Directive
Pull out every line in the rows below that contains the string "tuplet".

Collected data
---

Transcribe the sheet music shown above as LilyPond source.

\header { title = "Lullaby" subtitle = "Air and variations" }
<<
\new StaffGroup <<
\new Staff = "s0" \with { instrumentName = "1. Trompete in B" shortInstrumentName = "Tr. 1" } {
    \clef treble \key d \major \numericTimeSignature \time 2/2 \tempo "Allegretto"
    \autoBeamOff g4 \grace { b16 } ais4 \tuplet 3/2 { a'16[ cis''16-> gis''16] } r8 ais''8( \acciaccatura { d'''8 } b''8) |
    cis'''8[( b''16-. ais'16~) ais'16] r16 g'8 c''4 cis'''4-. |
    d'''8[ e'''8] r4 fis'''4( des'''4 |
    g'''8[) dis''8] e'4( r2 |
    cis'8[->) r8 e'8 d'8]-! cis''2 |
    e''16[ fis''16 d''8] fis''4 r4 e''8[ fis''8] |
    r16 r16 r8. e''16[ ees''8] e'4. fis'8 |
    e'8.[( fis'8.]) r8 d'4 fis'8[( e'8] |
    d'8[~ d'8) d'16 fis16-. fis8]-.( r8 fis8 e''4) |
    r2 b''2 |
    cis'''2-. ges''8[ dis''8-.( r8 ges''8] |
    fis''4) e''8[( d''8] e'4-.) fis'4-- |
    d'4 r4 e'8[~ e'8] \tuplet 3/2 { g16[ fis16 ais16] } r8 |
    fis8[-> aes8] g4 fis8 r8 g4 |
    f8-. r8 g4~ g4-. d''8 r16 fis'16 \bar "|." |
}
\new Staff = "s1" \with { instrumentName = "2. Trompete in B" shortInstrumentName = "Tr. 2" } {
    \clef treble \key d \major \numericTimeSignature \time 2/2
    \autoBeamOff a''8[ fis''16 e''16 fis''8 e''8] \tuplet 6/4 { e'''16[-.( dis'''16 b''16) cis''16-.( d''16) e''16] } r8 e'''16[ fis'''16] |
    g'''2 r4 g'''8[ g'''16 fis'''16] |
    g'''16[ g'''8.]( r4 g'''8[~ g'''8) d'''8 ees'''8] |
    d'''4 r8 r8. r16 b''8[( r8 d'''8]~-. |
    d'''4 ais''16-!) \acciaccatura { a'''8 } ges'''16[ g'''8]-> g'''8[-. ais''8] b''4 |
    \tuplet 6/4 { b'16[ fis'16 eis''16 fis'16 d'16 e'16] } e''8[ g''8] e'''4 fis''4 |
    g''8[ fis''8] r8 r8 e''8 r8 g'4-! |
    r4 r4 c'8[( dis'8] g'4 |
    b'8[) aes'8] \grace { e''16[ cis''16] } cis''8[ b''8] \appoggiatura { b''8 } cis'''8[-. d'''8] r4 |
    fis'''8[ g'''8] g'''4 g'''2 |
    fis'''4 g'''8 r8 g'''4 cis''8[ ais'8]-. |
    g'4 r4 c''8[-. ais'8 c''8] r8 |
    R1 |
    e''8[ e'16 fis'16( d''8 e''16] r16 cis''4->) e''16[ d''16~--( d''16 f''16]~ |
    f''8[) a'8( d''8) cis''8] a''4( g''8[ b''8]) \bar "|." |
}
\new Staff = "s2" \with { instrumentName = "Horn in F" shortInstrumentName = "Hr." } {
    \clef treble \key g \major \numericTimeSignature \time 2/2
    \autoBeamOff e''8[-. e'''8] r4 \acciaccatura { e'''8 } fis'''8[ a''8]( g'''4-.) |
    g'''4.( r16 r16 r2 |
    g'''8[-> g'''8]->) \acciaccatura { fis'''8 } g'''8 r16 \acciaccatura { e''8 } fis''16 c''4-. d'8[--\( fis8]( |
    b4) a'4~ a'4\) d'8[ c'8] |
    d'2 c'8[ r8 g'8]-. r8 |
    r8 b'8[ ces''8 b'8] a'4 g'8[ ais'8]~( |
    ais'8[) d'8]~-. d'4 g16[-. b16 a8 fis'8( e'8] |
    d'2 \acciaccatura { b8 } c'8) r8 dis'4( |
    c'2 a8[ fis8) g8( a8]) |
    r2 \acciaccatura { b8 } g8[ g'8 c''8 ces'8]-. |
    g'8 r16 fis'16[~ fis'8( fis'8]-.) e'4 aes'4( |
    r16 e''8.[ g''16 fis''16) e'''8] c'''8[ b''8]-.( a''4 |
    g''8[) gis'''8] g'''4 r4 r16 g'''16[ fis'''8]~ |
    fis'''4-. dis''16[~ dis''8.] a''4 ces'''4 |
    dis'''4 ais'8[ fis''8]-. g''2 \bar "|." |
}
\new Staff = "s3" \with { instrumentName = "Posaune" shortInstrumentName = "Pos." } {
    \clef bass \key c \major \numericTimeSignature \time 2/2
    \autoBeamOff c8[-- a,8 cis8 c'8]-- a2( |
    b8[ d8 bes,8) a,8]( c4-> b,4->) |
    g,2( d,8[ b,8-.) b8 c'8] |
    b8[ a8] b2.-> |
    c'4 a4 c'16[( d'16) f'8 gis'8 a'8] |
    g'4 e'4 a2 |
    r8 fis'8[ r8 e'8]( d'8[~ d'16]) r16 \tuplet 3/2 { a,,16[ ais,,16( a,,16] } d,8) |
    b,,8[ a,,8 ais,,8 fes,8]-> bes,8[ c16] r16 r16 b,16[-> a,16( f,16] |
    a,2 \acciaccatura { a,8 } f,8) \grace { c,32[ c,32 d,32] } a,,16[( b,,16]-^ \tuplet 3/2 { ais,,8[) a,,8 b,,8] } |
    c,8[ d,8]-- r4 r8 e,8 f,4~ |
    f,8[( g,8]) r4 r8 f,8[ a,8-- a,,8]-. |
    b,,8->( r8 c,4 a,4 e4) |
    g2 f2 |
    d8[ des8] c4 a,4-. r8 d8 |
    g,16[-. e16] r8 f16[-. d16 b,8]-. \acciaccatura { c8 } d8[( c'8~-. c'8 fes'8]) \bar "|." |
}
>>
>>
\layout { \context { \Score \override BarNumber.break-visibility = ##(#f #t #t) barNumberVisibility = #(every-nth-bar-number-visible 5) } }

---

Result
    \autoBeamOff g4 \grace { b16 } ais4 \tuplet 3/2 { a'16[ cis''16-> gis''16] } r8 ais''8( \acciaccatura { d'''8 } b''8) |
    d'4 r4 e'8[~ e'8] \tuplet 3/2 { g16[ fis16 ais16] } r8 |
    \autoBeamOff a''8[ fis''16 e''16 fis''8 e''8] \tuplet 6/4 { e'''16[-.( dis'''16 b''16) cis''16-.( d''16) e''16] } r8 e'''16[ fis'''16] |
    \tuplet 6/4 { b'16[ fis'16 eis''16 fis'16 d'16 e'16] } e''8[ g''8] e'''4 fis''4 |
    r8 fis'8[ r8 e'8]( d'8[~ d'16]) r16 \tuplet 3/2 { a,,16[ ais,,16( a,,16] } d,8) |
    a,2 \acciaccatura { a,8 } f,8) \grace { c,32[ c,32 d,32] } a,,16[( b,,16]-^ \tuplet 3/2 { ais,,8[) a,,8 b,,8] } |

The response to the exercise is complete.